◆ Exercise
Rewrite these lines with every "none" changed to "missing" and nothing else altered. Leave the pictures out of your answer.

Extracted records
──────

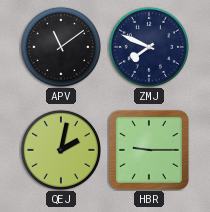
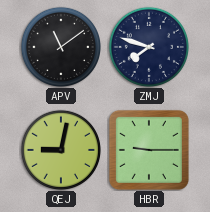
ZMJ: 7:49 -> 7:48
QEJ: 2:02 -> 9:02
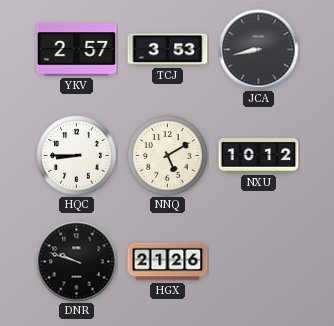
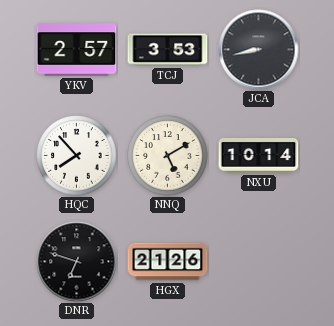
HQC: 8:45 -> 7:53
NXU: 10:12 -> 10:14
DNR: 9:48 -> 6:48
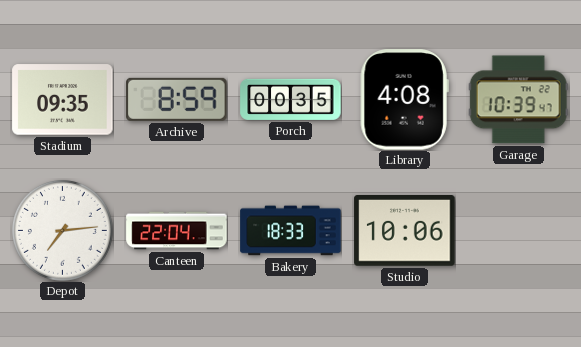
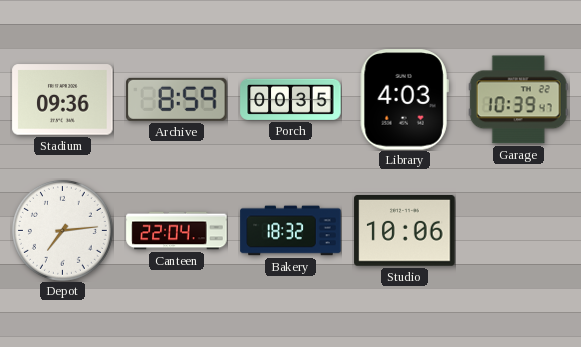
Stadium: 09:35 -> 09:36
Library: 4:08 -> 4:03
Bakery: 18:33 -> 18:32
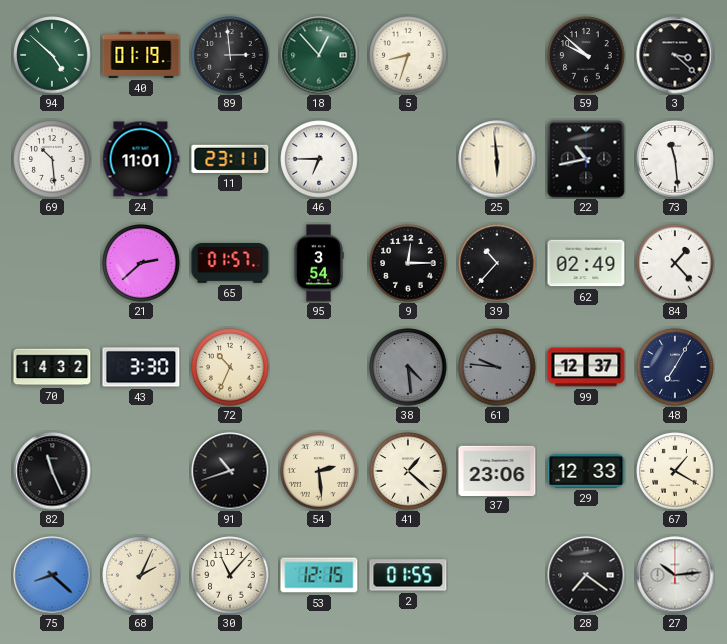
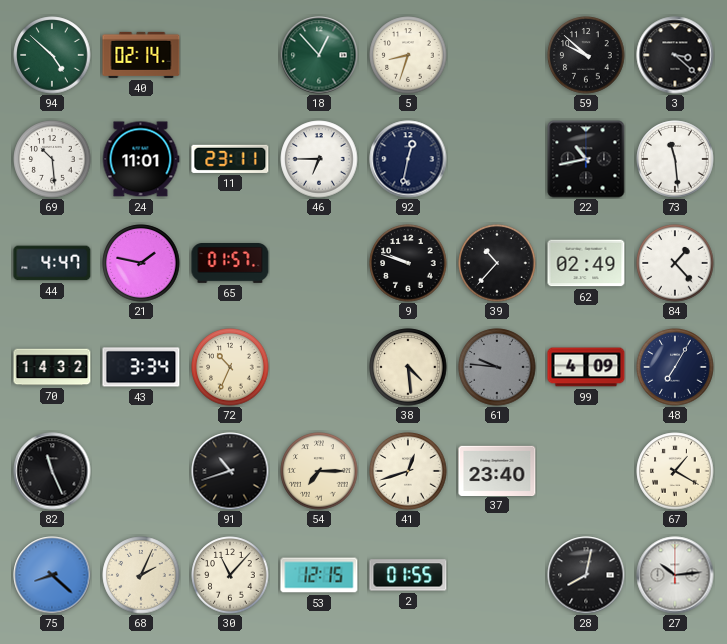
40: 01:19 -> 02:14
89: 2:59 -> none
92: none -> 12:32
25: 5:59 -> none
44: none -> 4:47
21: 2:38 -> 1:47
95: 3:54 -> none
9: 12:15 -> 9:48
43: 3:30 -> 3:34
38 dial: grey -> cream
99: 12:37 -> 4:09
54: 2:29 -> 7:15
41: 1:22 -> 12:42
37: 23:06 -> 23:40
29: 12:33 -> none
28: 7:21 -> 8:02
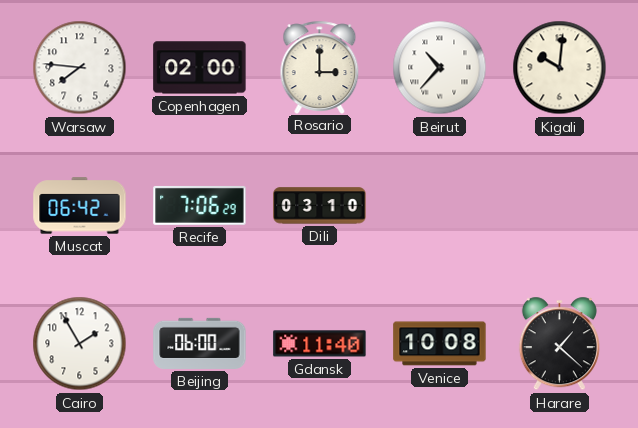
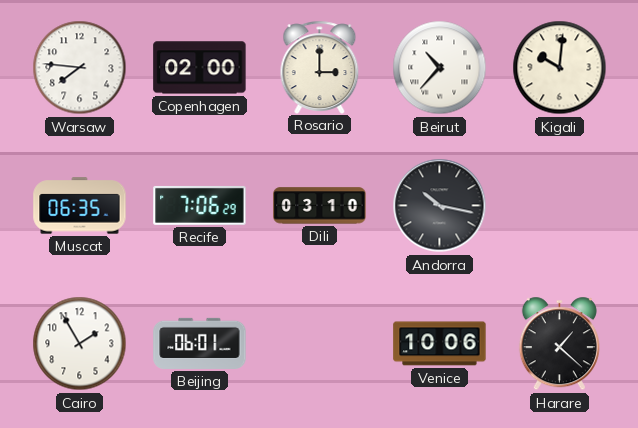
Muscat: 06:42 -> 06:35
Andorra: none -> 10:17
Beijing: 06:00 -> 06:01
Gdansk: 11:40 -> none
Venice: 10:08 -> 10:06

──────

◆ Answer below
ZMJ: 7:49 -> 7:48
QEJ: 2:02 -> 9:02
HQC: 8:45 -> 7:53
NXU: 10:12 -> 10:14
DNR: 9:48 -> 6:48
Stadium: 09:35 -> 09:36
Library: 4:08 -> 4:03
Bakery: 18:33 -> 18:32
40: 01:19 -> 02:14
89: 2:59 -> missing
92: missing -> 12:32
25: 5:59 -> missing
44: missing -> 4:47
21: 2:38 -> 1:47
95: 3:54 -> missing
9: 12:15 -> 9:48
43: 3:30 -> 3:34
38 dial: grey -> cream
99: 12:37 -> 4:09
54: 2:29 -> 7:15
41: 1:22 -> 12:42
37: 23:06 -> 23:40
29: 12:33 -> missing
28: 7:21 -> 8:02
Muscat: 06:42 -> 06:35
Andorra: missing -> 10:17
Beijing: 06:00 -> 06:01
Gdansk: 11:40 -> missing
Venice: 10:08 -> 10:06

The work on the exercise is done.